• LISTE DES ENTRÉES:
********************
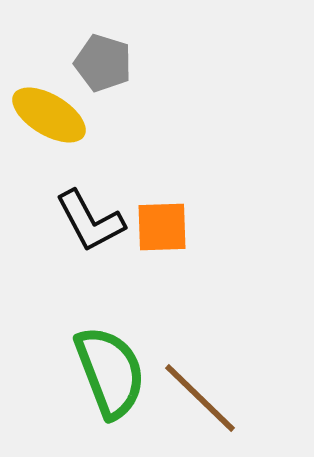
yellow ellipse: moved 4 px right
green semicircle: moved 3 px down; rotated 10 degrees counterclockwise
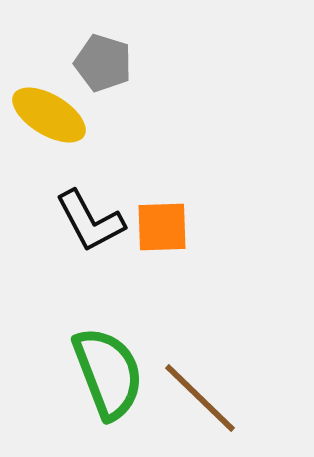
green semicircle: moved 2 px left, 1 px down
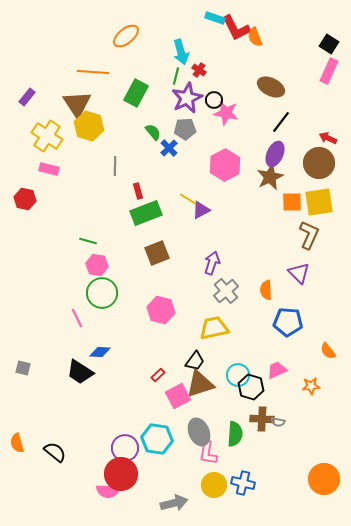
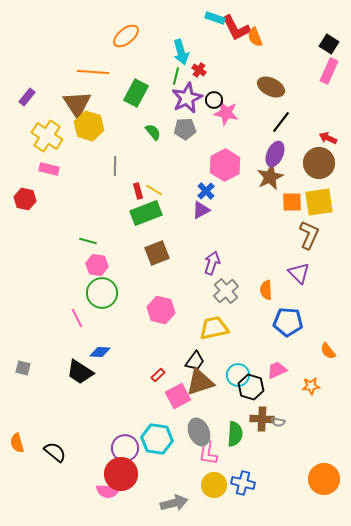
blue cross at (169, 148): moved 37 px right, 43 px down
yellow line at (188, 199): moved 34 px left, 9 px up
brown triangle at (200, 384): moved 2 px up
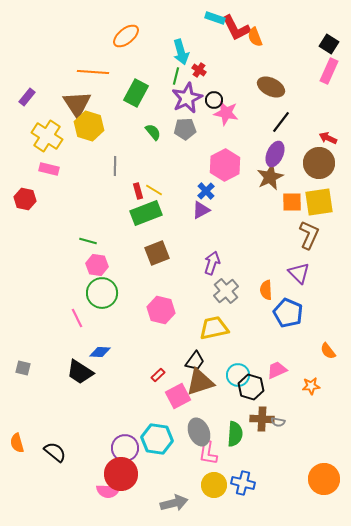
blue pentagon at (288, 322): moved 9 px up; rotated 20 degrees clockwise
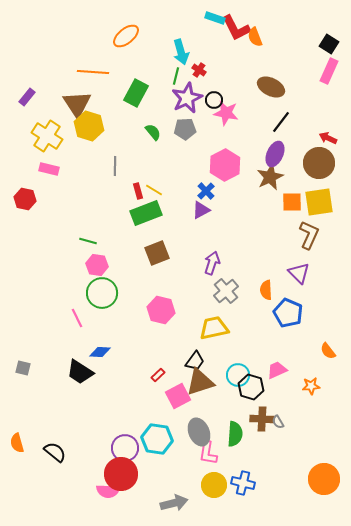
gray semicircle at (278, 422): rotated 48 degrees clockwise
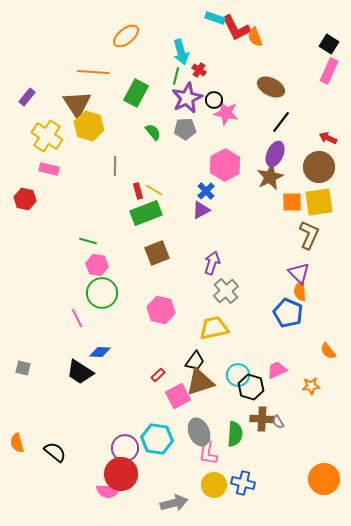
brown circle at (319, 163): moved 4 px down
orange semicircle at (266, 290): moved 34 px right, 1 px down
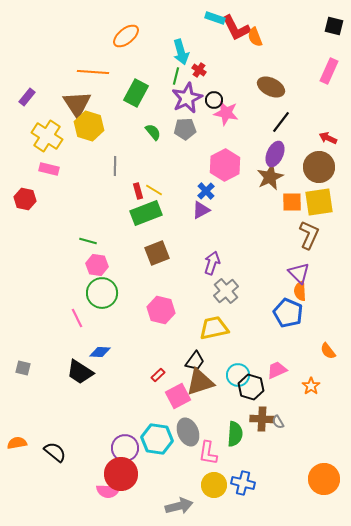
black square at (329, 44): moved 5 px right, 18 px up; rotated 18 degrees counterclockwise
orange star at (311, 386): rotated 30 degrees counterclockwise
gray ellipse at (199, 432): moved 11 px left
orange semicircle at (17, 443): rotated 96 degrees clockwise
gray arrow at (174, 503): moved 5 px right, 3 px down
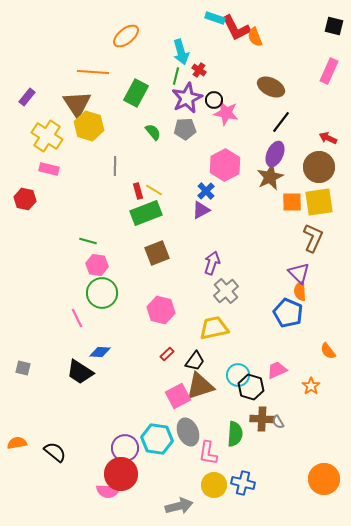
brown L-shape at (309, 235): moved 4 px right, 3 px down
red rectangle at (158, 375): moved 9 px right, 21 px up
brown triangle at (200, 382): moved 4 px down
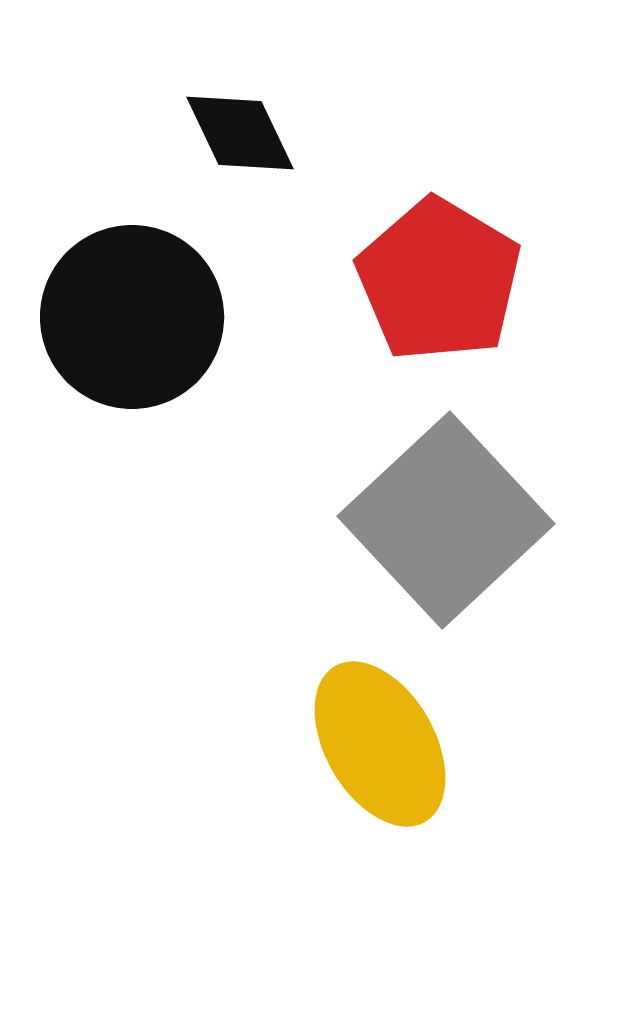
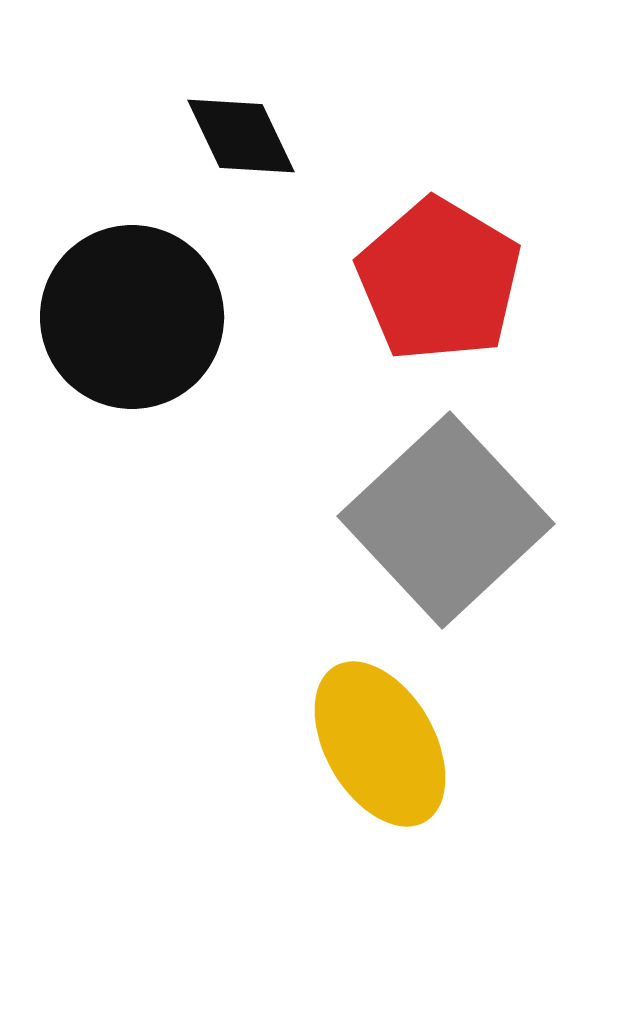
black diamond: moved 1 px right, 3 px down
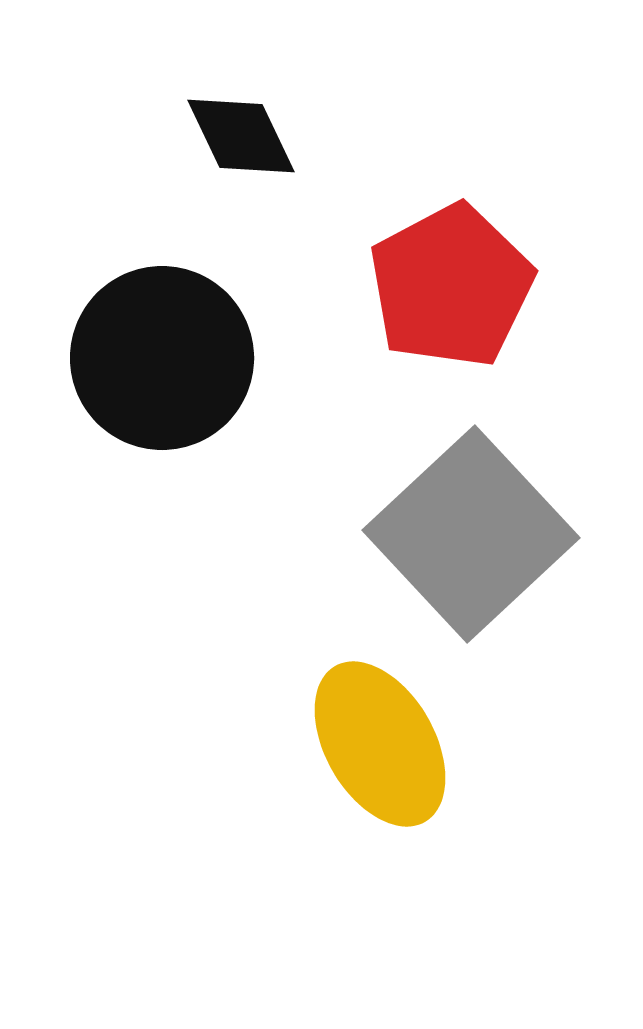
red pentagon: moved 12 px right, 6 px down; rotated 13 degrees clockwise
black circle: moved 30 px right, 41 px down
gray square: moved 25 px right, 14 px down
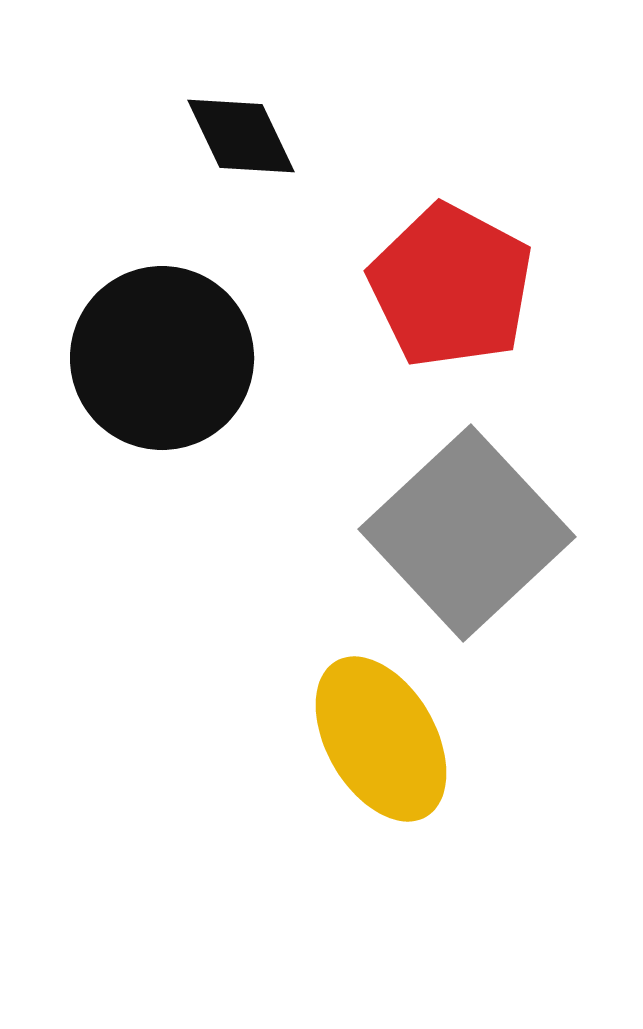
red pentagon: rotated 16 degrees counterclockwise
gray square: moved 4 px left, 1 px up
yellow ellipse: moved 1 px right, 5 px up
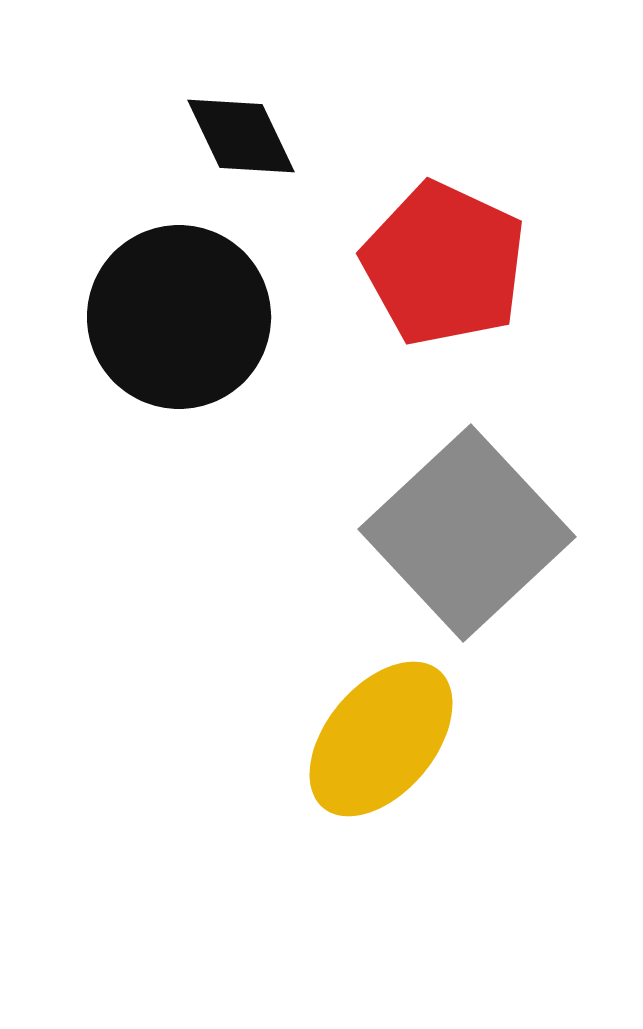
red pentagon: moved 7 px left, 22 px up; rotated 3 degrees counterclockwise
black circle: moved 17 px right, 41 px up
yellow ellipse: rotated 70 degrees clockwise
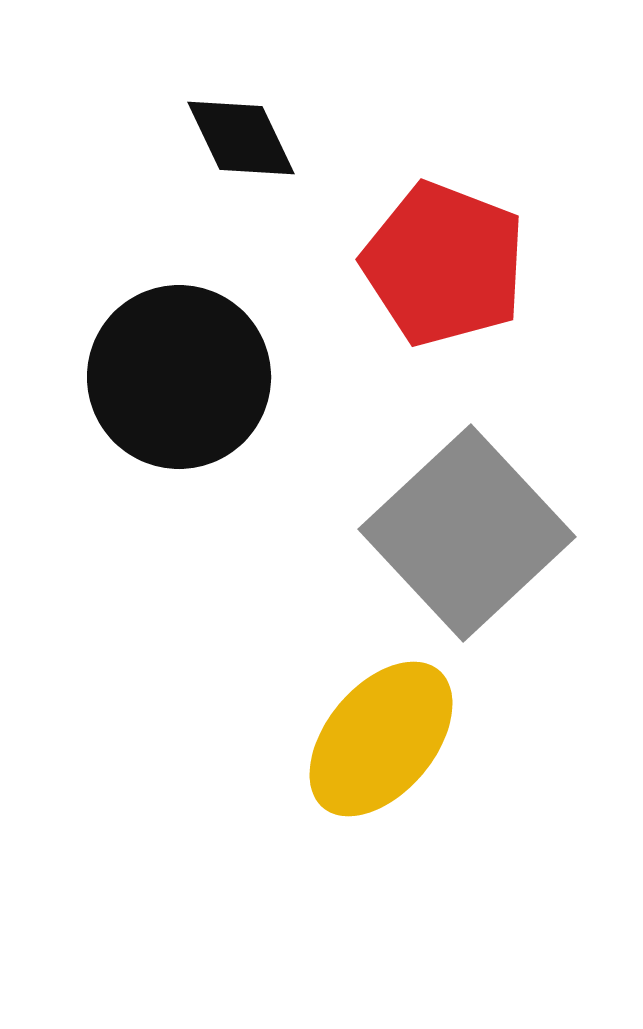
black diamond: moved 2 px down
red pentagon: rotated 4 degrees counterclockwise
black circle: moved 60 px down
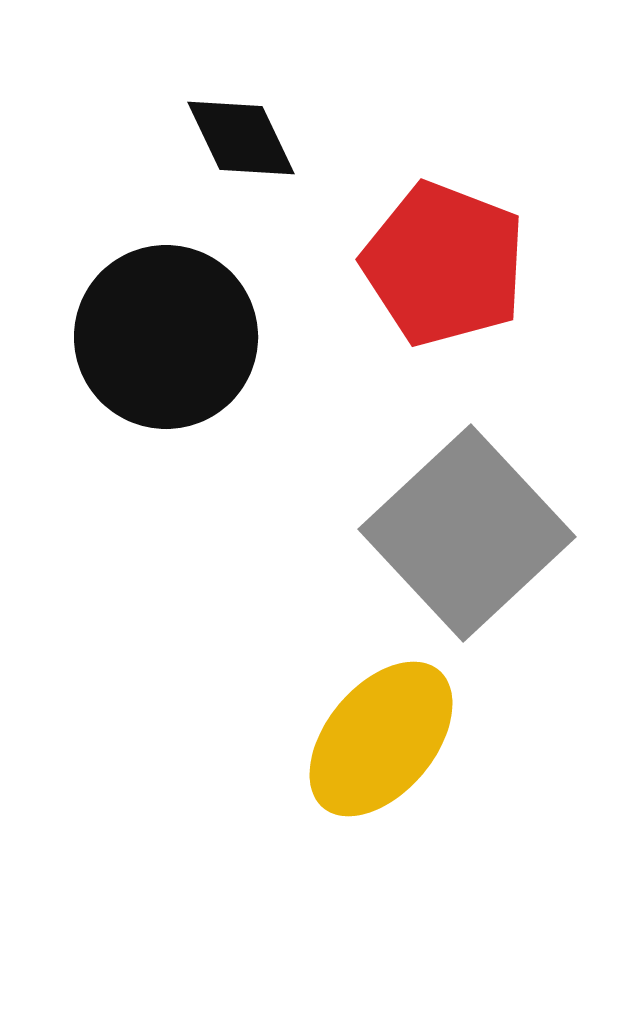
black circle: moved 13 px left, 40 px up
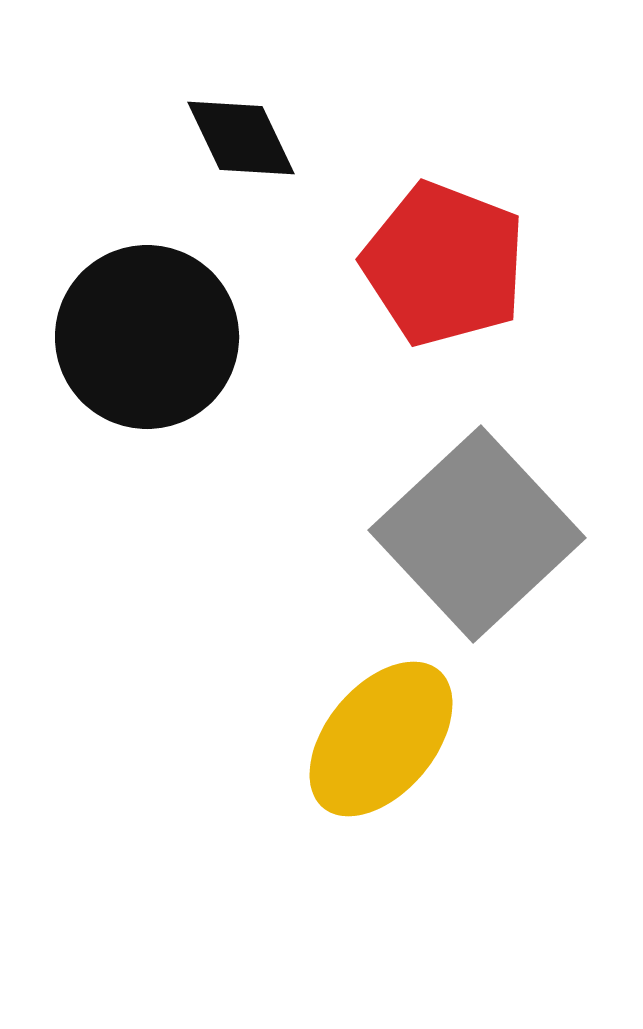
black circle: moved 19 px left
gray square: moved 10 px right, 1 px down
********************
• CONSIGNE: Transforme les lignes de toutes les entrées en un tableau Markdown dont les colonnes s'intitulent « n » pour le numéro de rangée et « Ligne » pour la ligne, sans les lignes vides. Laisse les images hors de la réponse.

• RÉSULTAT COMPLET:
| n | Ligne |
|---|---|
| 1 | yellow ellipse: moved 4 px right |
| 2 | green semicircle: moved 3 px down; rotated 10 degrees counterclockwise |
| 3 | green semicircle: moved 2 px left, 1 px down |
| 4 | blue cross at (169, 148): moved 37 px right, 43 px down |
| 5 | yellow line at (188, 199): moved 34 px left, 9 px up |
| 6 | brown triangle at (200, 384): moved 2 px up |
| 7 | blue pentagon at (288, 322): moved 9 px up; rotated 20 degrees clockwise |
| 8 | gray semicircle at (278, 422): rotated 48 degrees clockwise |
| 9 | brown circle at (319, 163): moved 4 px down |
| 10 | orange semicircle at (266, 290): moved 34 px right, 1 px down |
| 11 | black square at (329, 44): moved 5 px right, 18 px up; rotated 18 degrees counterclockwise |
| 12 | orange star at (311, 386): rotated 30 degrees counterclockwise |
| 13 | gray ellipse at (199, 432): moved 11 px left |
| 14 | orange semicircle at (17, 443): rotated 96 degrees clockwise |
| 15 | gray arrow at (174, 503): moved 5 px right, 3 px down |
| 16 | brown L-shape at (309, 235): moved 4 px right, 3 px down |
| 17 | red rectangle at (158, 375): moved 9 px right, 21 px up |
| 18 | brown triangle at (200, 382): moved 4 px down |
| 19 | black diamond: moved 1 px right, 3 px down |
| 20 | red pentagon: moved 12 px right, 6 px down; rotated 13 degrees clockwise |
| 21 | black circle: moved 30 px right, 41 px down |
| 22 | gray square: moved 25 px right, 14 px down |
| 23 | red pentagon: rotated 16 degrees counterclockwise |
| 24 | gray square: moved 4 px left, 1 px up |
| 25 | yellow ellipse: moved 1 px right, 5 px up |
| 26 | red pentagon: moved 7 px left, 22 px up; rotated 3 degrees counterclockwise |
| 27 | black circle: moved 17 px right, 41 px up |
| 28 | yellow ellipse: rotated 70 degrees clockwise |
| 29 | black diamond: moved 2 px down |
| 30 | red pentagon: rotated 4 degrees counterclockwise |
| 31 | black circle: moved 60 px down |
| 32 | black circle: moved 13 px left, 40 px up |
| 33 | black circle: moved 19 px left |
| 34 | gray square: moved 10 px right, 1 px down |